• [Assignment]: Where the listing below reaches the line containing "shifted,ratón [turquesa],[640 357", start writing out lines exactly, and stop once the line containing "new,,,pato [naranja],[441 369" has been written.

• [Raw data]:
----

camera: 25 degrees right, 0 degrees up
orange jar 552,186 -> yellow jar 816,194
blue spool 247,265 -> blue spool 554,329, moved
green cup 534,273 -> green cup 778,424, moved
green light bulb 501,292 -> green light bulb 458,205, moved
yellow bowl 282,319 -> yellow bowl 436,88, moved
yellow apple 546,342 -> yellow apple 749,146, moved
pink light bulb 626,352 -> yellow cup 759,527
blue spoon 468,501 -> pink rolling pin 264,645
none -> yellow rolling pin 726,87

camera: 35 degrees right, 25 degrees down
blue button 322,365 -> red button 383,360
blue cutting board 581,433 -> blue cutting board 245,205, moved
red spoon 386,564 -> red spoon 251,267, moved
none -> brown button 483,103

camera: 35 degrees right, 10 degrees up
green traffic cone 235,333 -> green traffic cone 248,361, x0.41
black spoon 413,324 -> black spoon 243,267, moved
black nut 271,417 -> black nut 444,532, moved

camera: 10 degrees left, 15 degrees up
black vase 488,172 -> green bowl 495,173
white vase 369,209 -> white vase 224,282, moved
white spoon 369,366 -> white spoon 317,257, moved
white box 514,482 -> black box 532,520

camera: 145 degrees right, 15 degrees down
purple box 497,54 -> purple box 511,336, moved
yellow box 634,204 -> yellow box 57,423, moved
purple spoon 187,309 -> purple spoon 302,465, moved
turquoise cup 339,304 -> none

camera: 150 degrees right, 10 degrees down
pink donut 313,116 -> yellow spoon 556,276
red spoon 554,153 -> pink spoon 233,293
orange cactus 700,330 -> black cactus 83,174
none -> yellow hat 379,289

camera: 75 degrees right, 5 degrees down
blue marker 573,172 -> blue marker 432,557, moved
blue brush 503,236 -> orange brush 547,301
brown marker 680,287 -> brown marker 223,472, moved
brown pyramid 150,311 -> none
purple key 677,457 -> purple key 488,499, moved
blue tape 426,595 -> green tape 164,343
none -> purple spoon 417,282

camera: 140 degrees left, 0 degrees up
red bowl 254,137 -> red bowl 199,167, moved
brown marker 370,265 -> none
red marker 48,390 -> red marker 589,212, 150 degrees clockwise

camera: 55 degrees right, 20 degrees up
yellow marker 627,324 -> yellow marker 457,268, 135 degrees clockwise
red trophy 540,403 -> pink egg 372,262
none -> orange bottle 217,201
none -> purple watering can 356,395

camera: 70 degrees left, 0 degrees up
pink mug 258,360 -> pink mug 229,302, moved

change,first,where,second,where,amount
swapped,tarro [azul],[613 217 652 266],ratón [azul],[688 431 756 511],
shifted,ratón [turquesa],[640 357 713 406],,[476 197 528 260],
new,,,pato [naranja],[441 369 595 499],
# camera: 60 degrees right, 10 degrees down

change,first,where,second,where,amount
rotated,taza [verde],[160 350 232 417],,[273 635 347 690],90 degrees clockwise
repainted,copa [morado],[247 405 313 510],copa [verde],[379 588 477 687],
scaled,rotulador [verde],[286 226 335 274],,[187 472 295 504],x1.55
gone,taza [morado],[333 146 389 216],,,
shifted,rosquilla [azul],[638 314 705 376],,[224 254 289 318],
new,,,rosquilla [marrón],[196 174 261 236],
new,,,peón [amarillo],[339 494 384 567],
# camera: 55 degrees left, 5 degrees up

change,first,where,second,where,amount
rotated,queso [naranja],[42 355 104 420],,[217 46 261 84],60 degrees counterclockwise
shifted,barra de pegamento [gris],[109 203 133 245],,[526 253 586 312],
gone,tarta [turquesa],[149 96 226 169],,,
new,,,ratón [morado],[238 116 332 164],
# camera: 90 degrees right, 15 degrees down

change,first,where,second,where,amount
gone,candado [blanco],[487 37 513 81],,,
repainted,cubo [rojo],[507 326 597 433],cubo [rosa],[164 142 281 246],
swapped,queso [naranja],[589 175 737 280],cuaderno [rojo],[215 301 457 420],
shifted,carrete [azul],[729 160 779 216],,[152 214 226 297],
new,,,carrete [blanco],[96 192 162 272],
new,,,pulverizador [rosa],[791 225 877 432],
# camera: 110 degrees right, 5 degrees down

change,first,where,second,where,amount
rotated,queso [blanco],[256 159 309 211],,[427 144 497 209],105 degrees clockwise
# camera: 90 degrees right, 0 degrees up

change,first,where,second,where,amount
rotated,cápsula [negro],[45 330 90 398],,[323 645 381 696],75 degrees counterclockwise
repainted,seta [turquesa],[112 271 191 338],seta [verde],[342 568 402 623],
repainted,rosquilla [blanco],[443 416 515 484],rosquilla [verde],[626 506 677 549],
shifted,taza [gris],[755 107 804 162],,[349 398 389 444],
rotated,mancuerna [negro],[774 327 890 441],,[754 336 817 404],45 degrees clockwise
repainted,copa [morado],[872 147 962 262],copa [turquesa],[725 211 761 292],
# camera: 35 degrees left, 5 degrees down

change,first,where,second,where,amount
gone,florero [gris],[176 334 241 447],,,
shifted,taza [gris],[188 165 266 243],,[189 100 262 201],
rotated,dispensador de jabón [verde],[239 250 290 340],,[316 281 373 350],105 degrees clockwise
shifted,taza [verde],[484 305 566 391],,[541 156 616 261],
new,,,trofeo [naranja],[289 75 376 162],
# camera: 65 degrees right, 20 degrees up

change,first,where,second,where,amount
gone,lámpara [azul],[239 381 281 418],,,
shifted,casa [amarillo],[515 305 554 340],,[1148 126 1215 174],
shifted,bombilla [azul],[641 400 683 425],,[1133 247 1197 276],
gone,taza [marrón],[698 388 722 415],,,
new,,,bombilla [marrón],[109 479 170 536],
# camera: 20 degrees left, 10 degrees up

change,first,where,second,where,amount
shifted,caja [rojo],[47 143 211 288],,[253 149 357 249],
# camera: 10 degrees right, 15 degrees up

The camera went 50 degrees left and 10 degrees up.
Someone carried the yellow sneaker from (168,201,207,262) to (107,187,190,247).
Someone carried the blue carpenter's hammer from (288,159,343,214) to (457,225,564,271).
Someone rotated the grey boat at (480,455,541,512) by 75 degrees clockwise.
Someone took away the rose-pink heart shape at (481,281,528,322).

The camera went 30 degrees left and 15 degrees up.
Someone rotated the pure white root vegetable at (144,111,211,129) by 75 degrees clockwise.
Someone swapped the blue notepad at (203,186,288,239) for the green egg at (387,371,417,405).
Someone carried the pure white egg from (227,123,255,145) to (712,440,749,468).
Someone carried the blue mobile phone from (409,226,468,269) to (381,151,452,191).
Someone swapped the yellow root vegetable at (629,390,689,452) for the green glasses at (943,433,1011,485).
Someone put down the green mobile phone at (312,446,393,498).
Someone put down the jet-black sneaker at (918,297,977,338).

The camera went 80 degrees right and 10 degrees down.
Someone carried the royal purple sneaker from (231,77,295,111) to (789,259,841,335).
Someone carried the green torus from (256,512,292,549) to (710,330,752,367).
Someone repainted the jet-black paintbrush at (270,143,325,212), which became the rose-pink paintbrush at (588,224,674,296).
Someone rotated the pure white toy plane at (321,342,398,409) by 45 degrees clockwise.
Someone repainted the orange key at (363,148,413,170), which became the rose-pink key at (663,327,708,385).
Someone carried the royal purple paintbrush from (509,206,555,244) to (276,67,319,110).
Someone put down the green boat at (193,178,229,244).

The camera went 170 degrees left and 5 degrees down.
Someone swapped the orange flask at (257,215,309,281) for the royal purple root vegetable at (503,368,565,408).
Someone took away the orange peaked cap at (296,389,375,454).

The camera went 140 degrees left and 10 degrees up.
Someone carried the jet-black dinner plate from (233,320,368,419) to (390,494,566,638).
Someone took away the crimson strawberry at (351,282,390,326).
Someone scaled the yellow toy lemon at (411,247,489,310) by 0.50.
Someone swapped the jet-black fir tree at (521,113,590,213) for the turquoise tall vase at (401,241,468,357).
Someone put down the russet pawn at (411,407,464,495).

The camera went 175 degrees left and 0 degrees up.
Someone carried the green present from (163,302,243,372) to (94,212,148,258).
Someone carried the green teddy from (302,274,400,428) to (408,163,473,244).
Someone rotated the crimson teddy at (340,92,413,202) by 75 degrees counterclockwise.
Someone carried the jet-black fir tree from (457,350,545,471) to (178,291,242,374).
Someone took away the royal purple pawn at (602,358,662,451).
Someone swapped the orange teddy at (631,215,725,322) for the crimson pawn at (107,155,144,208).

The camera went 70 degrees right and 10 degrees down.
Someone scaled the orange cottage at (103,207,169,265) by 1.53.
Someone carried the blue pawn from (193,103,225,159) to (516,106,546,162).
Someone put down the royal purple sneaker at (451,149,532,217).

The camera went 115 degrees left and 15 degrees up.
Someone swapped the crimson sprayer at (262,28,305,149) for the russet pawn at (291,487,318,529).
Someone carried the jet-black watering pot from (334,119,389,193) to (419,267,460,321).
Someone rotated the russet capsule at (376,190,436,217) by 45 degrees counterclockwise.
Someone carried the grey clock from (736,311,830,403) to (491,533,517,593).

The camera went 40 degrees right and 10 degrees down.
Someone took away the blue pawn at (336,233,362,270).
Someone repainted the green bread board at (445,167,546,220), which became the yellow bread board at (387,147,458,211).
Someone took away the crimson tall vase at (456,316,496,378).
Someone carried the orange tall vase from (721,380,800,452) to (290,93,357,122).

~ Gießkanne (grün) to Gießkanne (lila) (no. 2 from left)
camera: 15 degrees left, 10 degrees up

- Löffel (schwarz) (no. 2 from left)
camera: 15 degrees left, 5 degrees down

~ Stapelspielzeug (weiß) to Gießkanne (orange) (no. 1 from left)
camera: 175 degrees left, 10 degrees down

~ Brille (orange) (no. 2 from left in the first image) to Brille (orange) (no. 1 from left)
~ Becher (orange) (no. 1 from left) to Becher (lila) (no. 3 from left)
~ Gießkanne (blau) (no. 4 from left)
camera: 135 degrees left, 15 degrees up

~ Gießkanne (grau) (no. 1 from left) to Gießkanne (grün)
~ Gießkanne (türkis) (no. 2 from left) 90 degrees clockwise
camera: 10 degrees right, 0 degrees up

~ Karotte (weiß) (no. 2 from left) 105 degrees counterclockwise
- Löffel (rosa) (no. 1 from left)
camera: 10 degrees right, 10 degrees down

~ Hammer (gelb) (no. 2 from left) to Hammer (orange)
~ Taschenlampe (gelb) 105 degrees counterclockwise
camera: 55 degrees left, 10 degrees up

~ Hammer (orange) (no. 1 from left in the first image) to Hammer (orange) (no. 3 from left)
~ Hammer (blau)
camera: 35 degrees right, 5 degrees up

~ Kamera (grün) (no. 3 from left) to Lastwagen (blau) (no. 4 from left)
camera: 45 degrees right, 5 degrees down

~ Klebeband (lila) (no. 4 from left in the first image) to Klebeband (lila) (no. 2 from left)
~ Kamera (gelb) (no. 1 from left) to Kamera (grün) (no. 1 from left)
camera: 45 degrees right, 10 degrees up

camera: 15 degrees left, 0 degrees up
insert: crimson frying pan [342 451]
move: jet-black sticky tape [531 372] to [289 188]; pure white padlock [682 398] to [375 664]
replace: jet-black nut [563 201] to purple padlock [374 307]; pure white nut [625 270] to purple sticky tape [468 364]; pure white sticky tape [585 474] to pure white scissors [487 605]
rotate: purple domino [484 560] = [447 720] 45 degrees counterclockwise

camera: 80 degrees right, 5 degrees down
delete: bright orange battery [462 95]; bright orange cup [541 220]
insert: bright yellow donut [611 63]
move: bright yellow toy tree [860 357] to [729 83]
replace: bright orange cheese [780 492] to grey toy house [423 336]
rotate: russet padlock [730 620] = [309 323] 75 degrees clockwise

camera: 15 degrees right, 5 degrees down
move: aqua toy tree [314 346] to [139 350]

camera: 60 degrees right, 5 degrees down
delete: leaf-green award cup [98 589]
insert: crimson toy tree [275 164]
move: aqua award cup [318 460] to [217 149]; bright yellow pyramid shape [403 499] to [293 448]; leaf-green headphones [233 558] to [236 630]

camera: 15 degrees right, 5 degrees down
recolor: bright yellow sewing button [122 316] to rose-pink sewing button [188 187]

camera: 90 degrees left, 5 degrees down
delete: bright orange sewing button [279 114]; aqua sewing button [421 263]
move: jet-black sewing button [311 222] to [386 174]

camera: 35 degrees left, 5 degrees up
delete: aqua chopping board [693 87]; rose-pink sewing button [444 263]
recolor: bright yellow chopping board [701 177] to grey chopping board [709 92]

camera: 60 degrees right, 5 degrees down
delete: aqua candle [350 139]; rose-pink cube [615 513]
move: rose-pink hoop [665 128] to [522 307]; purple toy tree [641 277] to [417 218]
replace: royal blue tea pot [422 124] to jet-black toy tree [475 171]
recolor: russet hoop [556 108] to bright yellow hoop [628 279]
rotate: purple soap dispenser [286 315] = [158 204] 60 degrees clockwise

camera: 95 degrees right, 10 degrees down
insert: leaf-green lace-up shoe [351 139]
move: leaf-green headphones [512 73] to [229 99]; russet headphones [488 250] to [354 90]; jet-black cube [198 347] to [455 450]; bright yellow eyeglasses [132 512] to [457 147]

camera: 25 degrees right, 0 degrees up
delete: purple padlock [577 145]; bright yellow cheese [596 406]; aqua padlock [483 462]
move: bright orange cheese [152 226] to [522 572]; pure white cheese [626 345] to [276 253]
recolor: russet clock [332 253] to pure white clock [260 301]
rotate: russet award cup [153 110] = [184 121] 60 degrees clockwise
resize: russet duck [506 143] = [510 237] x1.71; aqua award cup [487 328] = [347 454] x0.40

----

• [Reply to the exercise]:
shifted,ratón [turquesa],[640 357 713 406],,[476 197 528 260],
new,,,pato [naranja],[441 369 595 499],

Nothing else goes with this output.